Data for analysis:
● ● ● ●

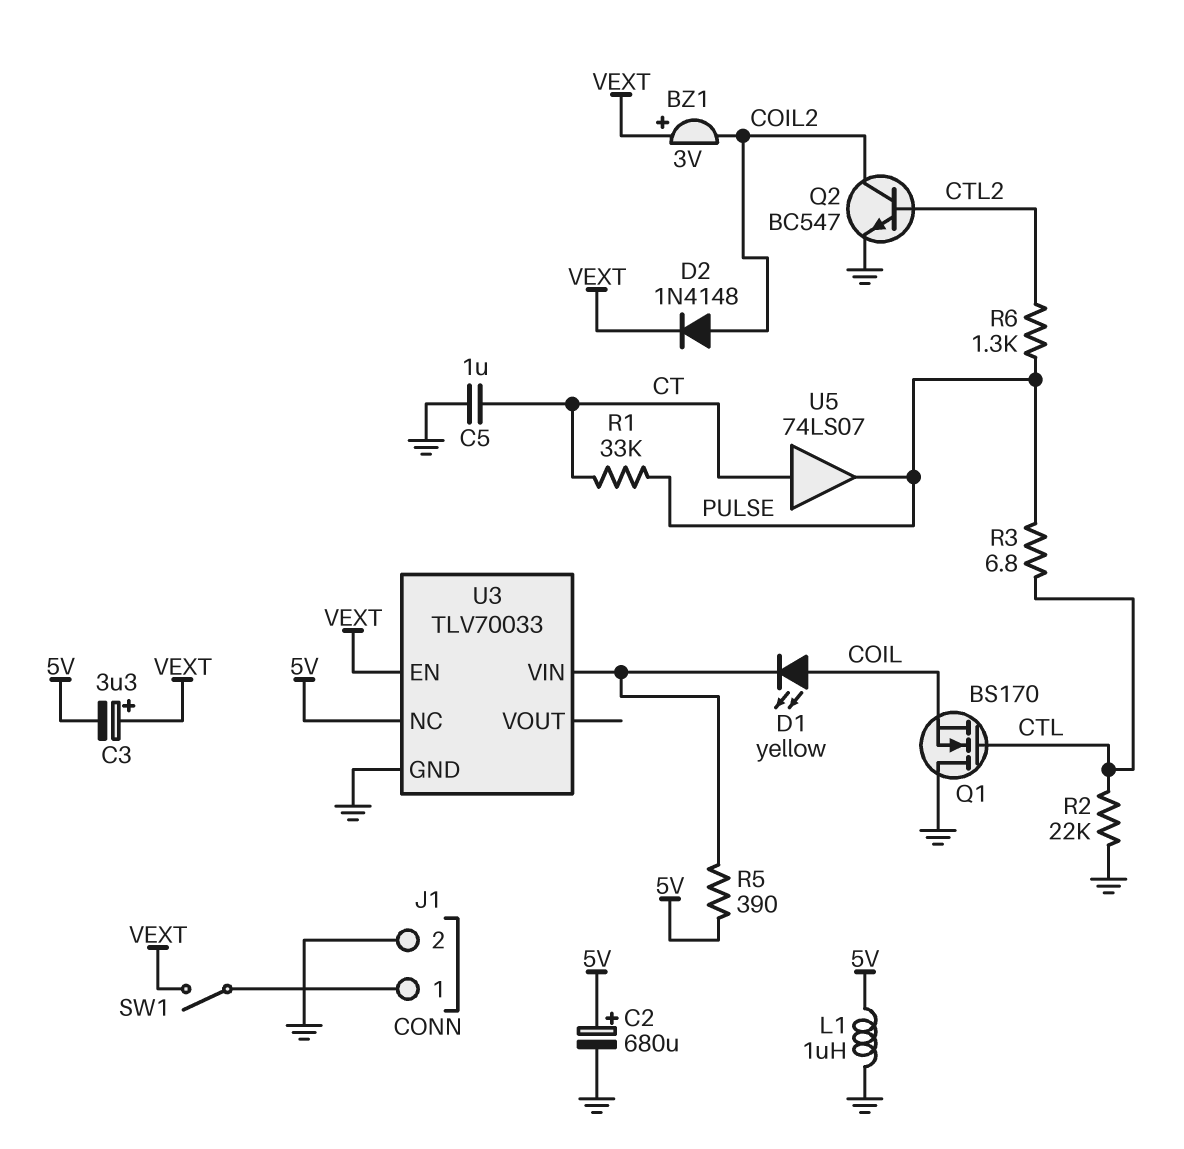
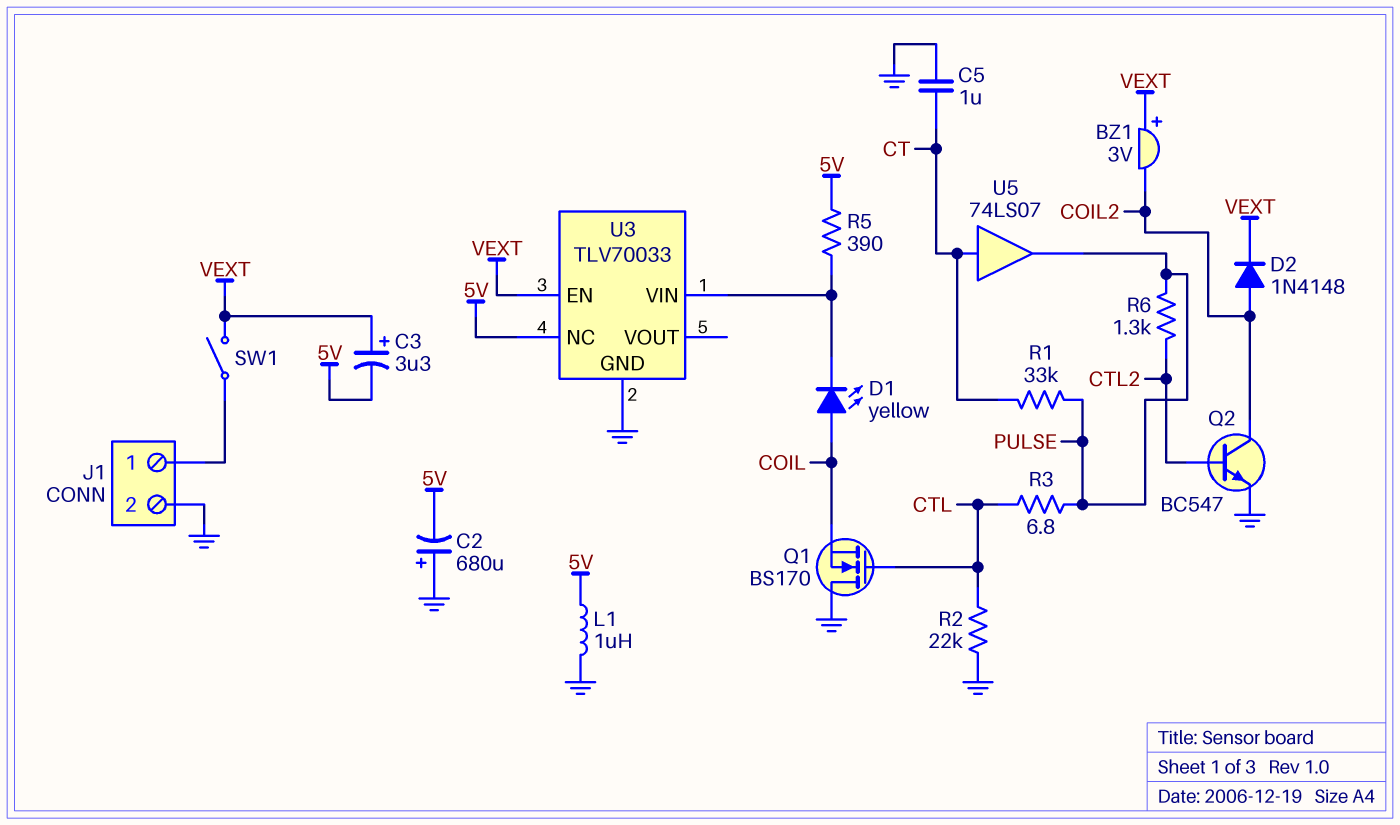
C2: 680uF (plus 5V, minus GND) -> 680uF (plus GND, minus 5V)

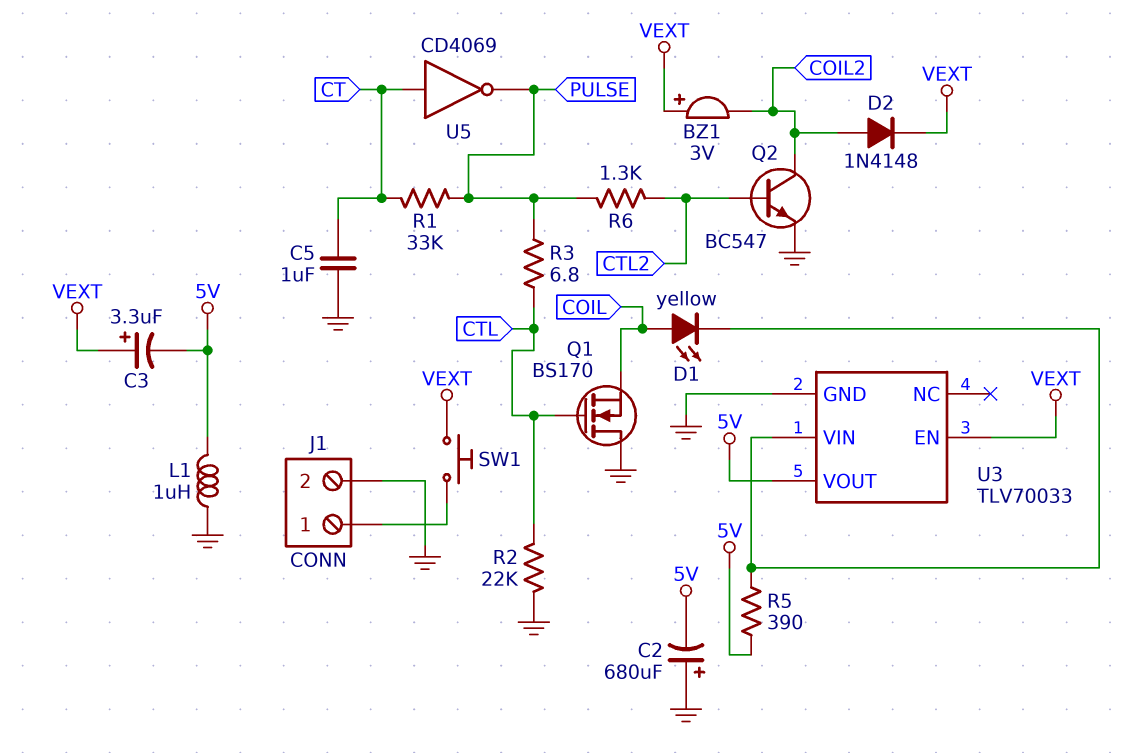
SW1: switch (J1/1, VEXT) -> button (J1/1, VEXT)
U3 pin NC: 5V -> none
U3 pin VOUT: none -> 5V
U5: buffer 74LS07 (in CT, out PULSE) -> NOT CD4069 (in CT, out PULSE)

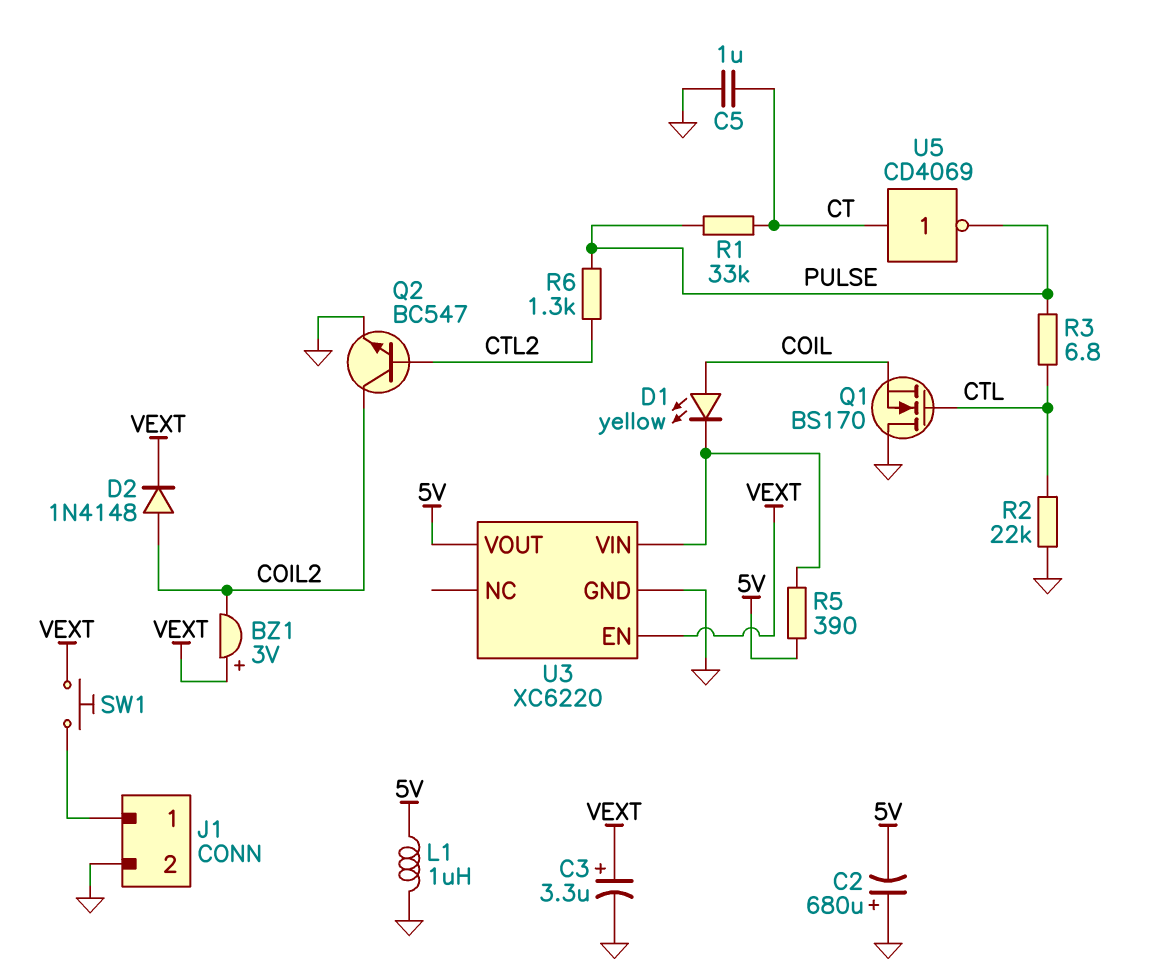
C3: 3.3uF (plus VEXT, minus 5V) -> 3.3uF (plus VEXT, minus GND)
U3: TLV70033 -> XC6220

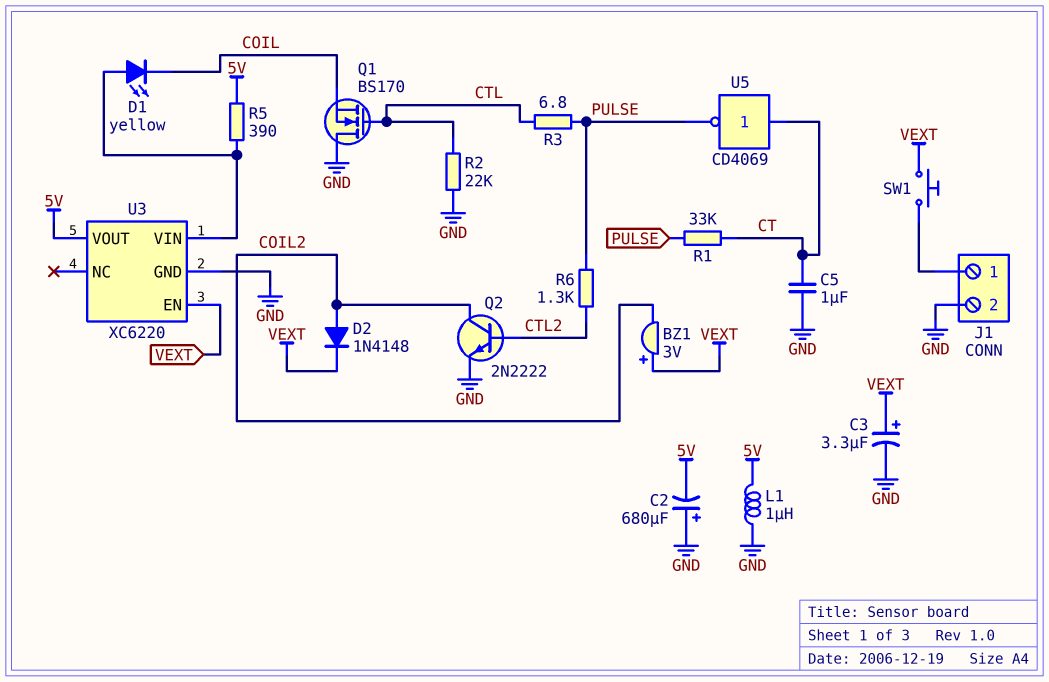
D1: LED yellow (A COIL, K U3/VIN) -> LED yellow (A U3/VIN, K COIL)
Q2: NPN BC547 (B CTL2, C COIL2, E GND) -> NPN 2N2222 (B CTL2, C COIL2, E GND)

● ● ● ●

Task objective:
Please output each line above exactly and omit all images.

Written answer:
C2: 680uF (plus 5V, minus GND) -> 680uF (plus GND, minus 5V)

SW1: switch (J1/1, VEXT) -> button (J1/1, VEXT)
U3 pin NC: 5V -> none
U3 pin VOUT: none -> 5V
U5: buffer 74LS07 (in CT, out PULSE) -> NOT CD4069 (in CT, out PULSE)

C3: 3.3uF (plus VEXT, minus 5V) -> 3.3uF (plus VEXT, minus GND)
U3: TLV70033 -> XC6220

D1: LED yellow (A COIL, K U3/VIN) -> LED yellow (A U3/VIN, K COIL)
Q2: NPN BC547 (B CTL2, C COIL2, E GND) -> NPN 2N2222 (B CTL2, C COIL2, E GND)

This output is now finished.